- EXERCISE INSTRUCTIONS -
Only the lines with "round" in the entries below belong in the answer; please copy them.

[Spatial reasoning data]
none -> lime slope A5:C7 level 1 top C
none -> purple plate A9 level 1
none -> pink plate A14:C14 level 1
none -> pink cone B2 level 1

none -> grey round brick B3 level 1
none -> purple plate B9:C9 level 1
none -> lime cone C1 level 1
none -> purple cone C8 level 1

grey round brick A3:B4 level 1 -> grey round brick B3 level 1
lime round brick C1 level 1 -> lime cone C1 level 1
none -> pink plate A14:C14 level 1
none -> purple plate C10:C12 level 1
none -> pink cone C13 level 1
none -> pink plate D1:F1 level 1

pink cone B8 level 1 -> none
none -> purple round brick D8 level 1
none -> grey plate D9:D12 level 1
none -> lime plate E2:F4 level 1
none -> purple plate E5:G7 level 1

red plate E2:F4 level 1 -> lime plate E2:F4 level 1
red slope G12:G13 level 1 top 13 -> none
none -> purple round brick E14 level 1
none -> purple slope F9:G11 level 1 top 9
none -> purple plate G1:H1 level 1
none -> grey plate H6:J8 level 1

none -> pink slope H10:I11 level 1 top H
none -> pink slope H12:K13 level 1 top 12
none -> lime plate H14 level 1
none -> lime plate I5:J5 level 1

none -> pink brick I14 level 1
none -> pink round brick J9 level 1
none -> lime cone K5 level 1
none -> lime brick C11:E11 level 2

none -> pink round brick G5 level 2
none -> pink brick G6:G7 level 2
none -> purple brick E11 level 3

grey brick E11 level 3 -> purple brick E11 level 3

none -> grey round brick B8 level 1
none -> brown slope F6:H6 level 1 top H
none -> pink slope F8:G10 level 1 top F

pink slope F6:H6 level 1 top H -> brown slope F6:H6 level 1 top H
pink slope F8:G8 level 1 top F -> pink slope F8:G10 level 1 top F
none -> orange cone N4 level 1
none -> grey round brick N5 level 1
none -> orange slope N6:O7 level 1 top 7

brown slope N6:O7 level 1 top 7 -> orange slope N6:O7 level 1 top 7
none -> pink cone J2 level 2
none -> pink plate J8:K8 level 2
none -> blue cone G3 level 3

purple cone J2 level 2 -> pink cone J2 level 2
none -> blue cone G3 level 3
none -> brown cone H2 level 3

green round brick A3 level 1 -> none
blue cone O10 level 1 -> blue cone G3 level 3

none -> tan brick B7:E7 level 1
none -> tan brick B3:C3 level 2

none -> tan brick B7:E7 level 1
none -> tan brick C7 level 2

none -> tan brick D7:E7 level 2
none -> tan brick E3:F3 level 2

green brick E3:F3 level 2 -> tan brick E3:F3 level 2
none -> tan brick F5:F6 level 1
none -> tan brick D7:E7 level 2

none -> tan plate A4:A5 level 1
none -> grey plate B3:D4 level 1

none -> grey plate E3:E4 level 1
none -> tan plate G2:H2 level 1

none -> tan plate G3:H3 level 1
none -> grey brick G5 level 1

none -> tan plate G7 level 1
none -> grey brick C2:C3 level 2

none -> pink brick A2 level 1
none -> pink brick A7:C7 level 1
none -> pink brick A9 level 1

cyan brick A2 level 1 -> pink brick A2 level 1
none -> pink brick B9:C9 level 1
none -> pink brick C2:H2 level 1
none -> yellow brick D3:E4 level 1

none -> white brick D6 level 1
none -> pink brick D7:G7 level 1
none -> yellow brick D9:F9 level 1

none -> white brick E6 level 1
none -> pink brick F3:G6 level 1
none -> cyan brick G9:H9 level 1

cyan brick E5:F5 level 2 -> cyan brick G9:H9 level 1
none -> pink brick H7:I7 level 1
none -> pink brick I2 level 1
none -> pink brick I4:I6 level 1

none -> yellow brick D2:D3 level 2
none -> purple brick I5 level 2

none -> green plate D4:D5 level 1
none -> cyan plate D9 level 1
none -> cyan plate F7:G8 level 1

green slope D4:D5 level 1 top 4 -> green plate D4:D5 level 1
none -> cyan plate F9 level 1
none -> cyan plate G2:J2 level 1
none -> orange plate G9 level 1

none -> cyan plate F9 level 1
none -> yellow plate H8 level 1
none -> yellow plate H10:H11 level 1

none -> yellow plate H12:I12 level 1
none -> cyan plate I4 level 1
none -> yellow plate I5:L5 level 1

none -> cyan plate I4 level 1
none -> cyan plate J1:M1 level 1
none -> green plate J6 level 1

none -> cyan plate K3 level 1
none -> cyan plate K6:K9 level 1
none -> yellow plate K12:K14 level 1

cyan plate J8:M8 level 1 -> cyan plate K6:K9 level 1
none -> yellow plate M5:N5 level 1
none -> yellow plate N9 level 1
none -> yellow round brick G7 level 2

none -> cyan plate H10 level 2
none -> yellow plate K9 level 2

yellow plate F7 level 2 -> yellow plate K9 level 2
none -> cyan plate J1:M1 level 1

- SOLUTION FOR THIS EXERCISE -
none -> grey round brick B3 level 1
grey round brick A3:B4 level 1 -> grey round brick B3 level 1
lime round brick C1 level 1 -> lime cone C1 level 1
none -> purple round brick D8 level 1
none -> purple round brick E14 level 1
none -> pink round brick J9 level 1
none -> pink round brick G5 level 2
none -> grey round brick B8 level 1
none -> grey round brick N5 level 1
green round brick A3 level 1 -> none
none -> yellow round brick G7 level 2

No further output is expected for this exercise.